Activity
What lines below hold the string "mouse"? Copy them all.

[Scene edit records]
__________

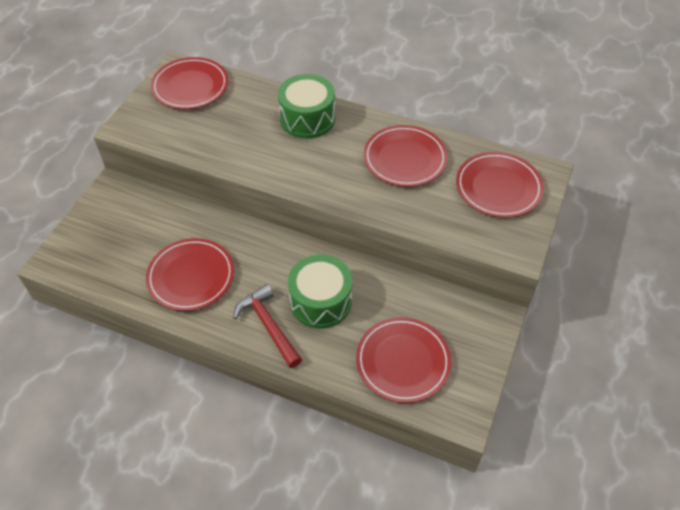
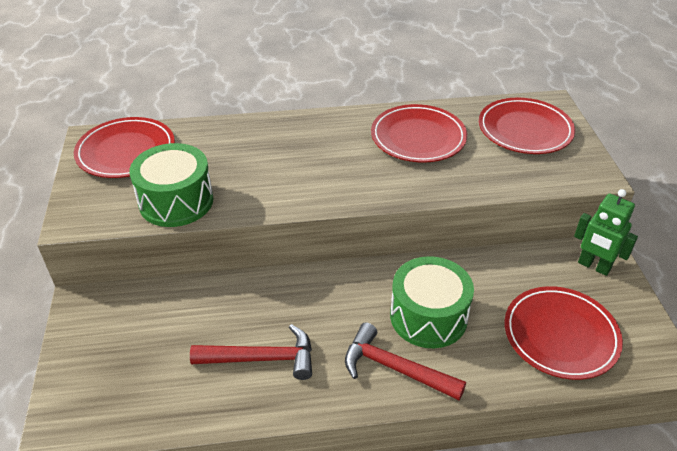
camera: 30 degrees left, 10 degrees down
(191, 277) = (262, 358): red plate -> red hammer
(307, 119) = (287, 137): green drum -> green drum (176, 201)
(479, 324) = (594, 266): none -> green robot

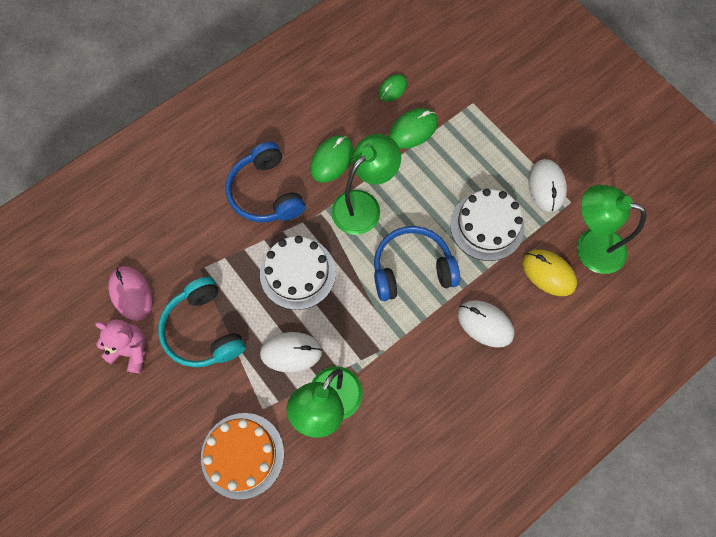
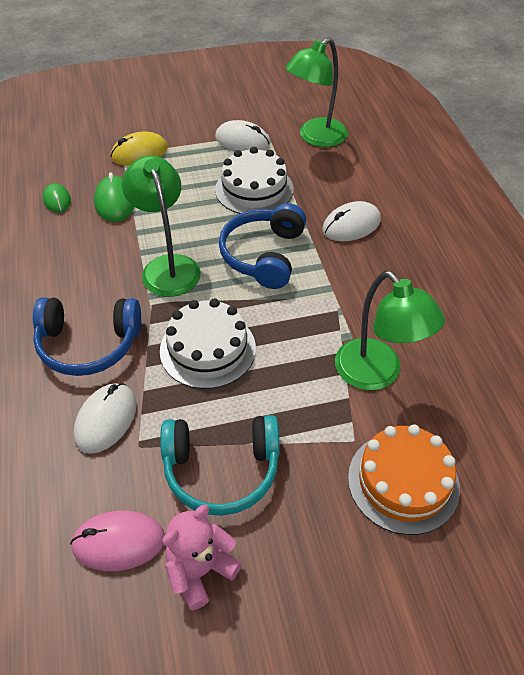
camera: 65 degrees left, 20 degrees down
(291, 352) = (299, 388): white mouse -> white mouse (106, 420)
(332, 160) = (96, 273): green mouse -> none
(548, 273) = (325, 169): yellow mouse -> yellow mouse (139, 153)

__________

Exercise response
(291, 352) = (299, 388): white mouse -> white mouse (106, 420)
(332, 160) = (96, 273): green mouse -> none
(548, 273) = (325, 169): yellow mouse -> yellow mouse (139, 153)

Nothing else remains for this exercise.